• Work to complete
Go through the lines of the material and count the ones with the word "spun". Give that count alone.

• Collected data
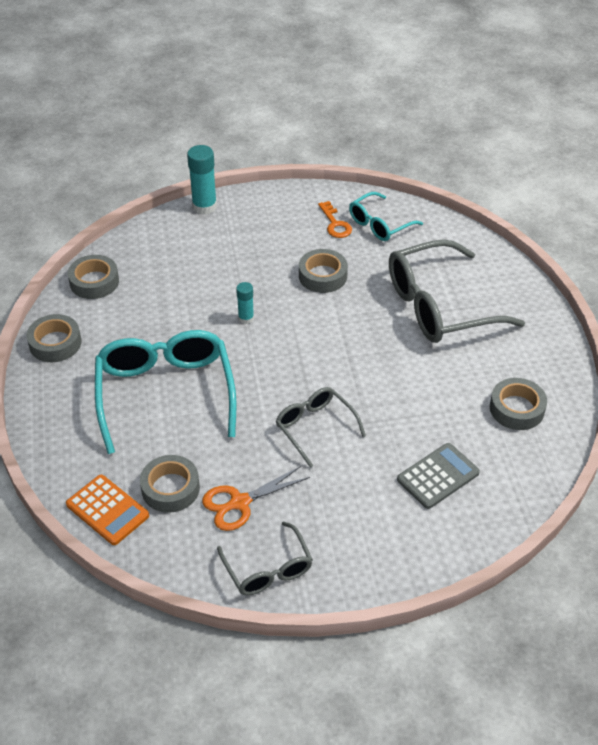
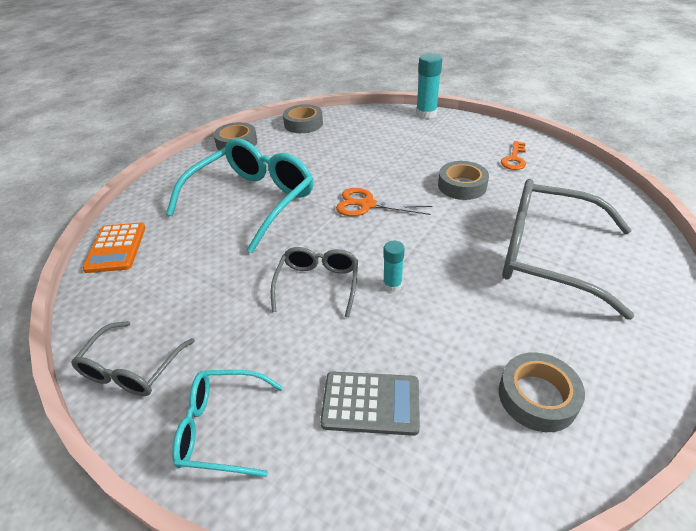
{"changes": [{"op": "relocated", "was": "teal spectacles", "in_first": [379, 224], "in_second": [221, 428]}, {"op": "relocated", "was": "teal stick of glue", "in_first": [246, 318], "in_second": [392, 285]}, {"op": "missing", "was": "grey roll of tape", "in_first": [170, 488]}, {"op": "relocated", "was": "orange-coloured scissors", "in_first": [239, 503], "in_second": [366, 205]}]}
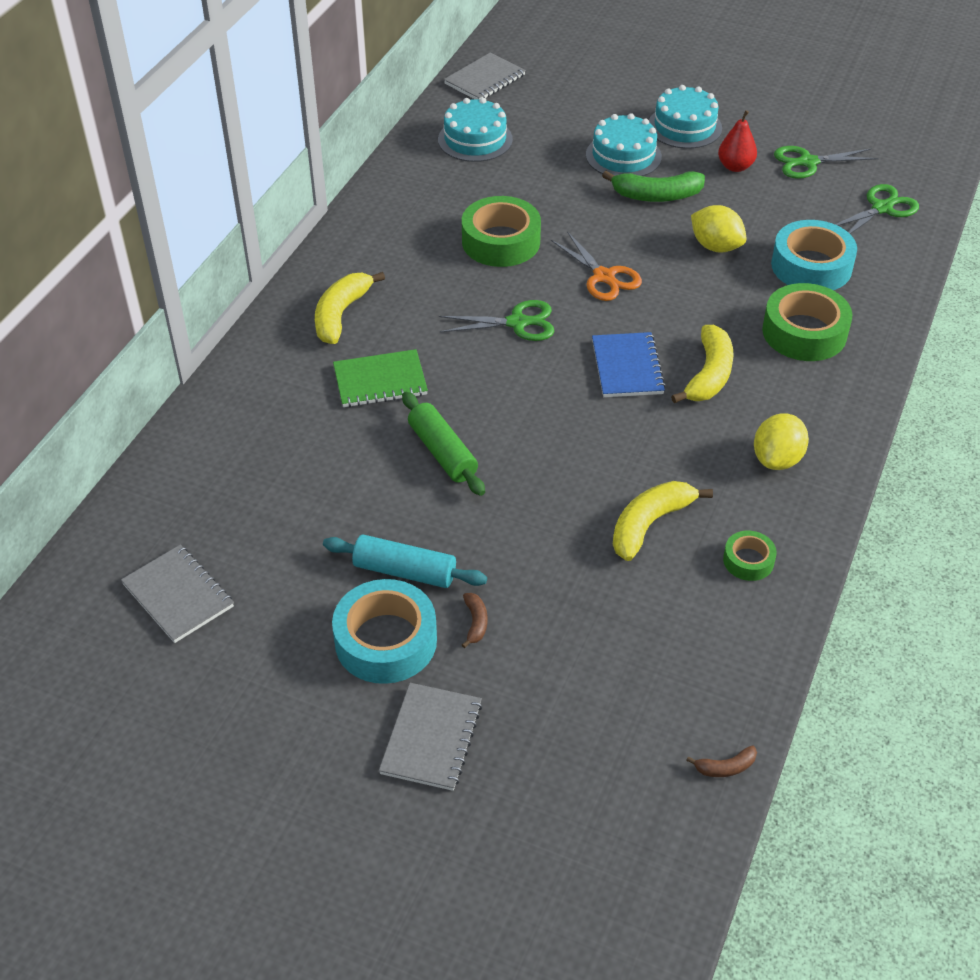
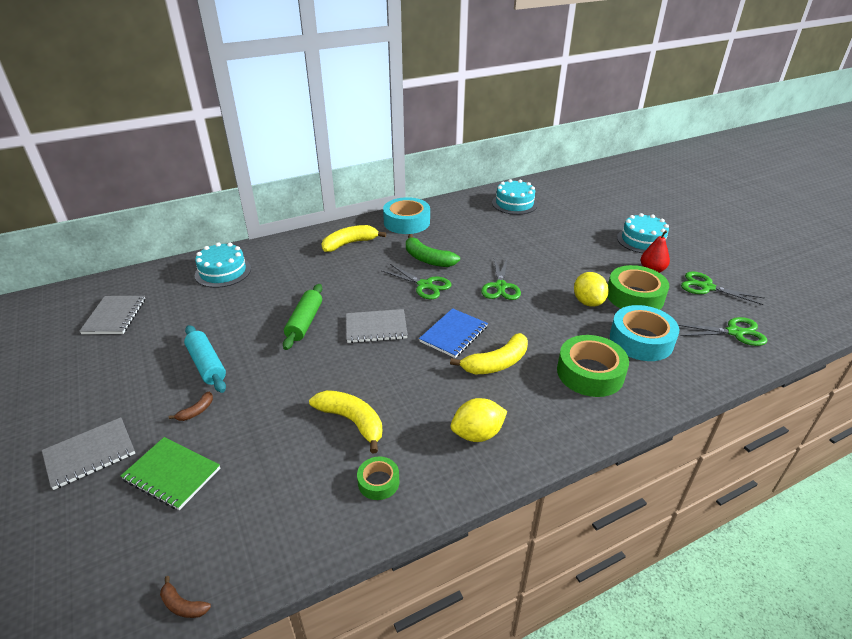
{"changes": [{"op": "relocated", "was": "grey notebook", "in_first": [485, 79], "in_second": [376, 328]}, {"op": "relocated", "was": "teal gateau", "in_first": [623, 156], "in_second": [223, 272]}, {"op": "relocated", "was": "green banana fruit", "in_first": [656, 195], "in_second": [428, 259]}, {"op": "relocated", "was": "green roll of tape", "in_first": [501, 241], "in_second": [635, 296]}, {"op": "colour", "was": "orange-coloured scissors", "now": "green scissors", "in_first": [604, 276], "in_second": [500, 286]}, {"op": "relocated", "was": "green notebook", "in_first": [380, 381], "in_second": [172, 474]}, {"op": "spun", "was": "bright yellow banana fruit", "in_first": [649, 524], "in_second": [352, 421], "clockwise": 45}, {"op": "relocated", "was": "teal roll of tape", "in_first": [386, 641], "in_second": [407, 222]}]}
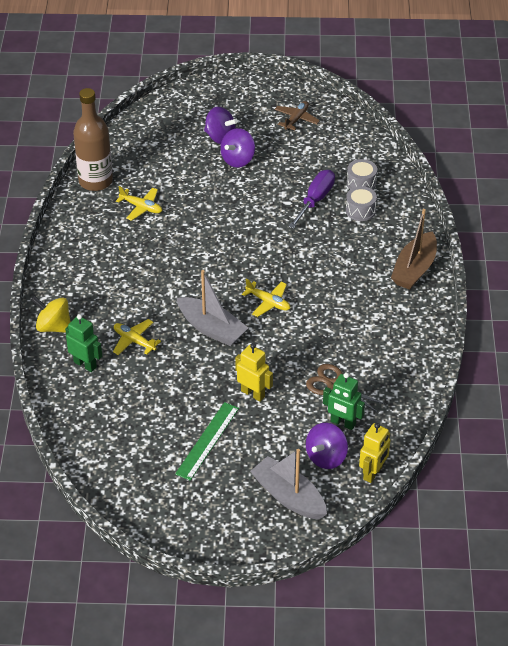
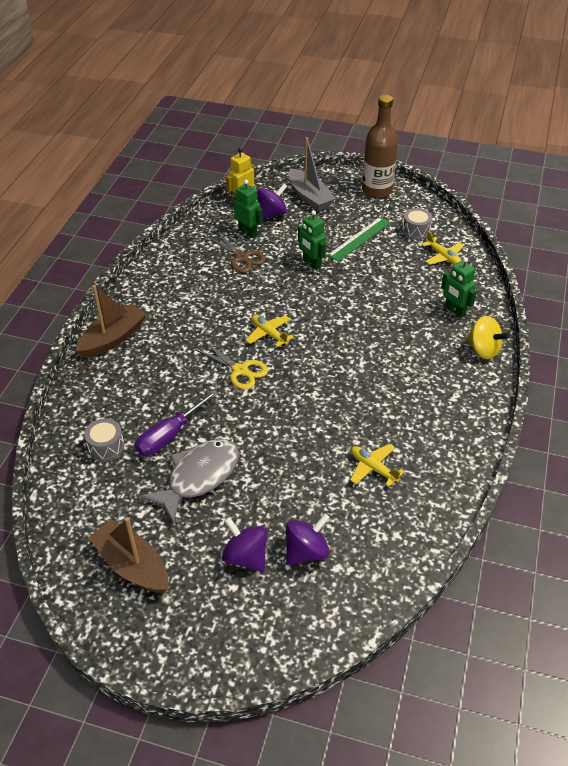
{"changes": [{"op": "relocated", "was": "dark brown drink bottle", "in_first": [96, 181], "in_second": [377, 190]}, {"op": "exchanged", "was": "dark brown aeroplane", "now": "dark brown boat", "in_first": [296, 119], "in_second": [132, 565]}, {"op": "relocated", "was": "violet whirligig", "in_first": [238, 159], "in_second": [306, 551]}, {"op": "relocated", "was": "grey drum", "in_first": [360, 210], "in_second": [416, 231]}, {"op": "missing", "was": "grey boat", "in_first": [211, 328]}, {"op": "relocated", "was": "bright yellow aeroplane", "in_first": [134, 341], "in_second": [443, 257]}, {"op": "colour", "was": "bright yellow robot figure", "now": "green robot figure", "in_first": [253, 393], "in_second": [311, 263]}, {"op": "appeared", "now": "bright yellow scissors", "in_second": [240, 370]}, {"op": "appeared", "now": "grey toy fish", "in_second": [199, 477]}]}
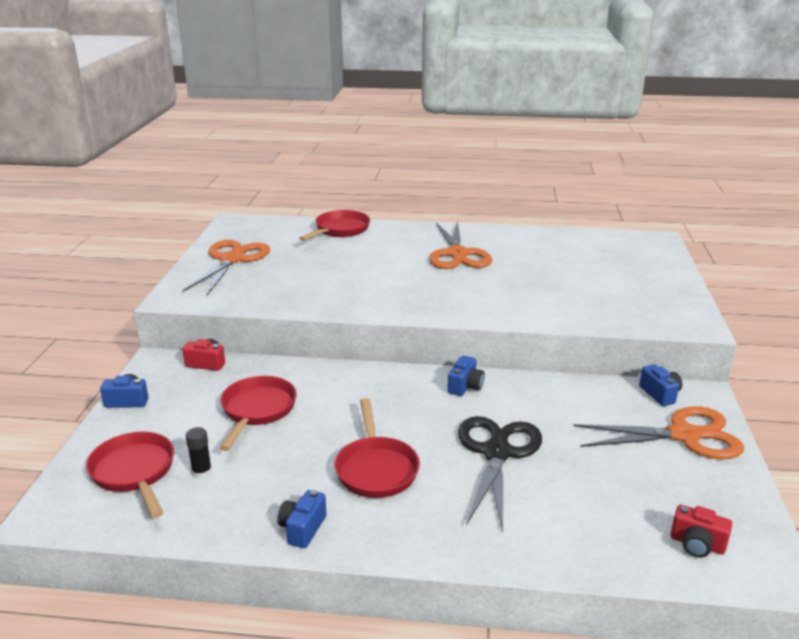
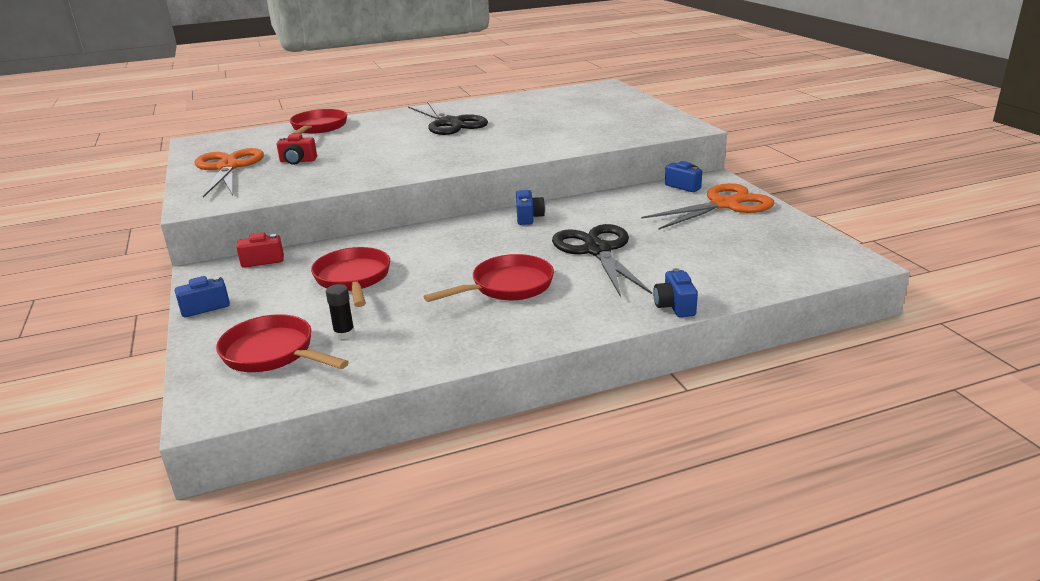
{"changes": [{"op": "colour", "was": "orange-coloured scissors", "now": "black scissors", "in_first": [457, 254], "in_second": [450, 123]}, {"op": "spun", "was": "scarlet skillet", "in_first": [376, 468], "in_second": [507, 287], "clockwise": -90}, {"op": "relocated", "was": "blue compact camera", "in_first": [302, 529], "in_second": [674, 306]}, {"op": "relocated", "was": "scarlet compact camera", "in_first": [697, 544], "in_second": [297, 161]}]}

• Response area
2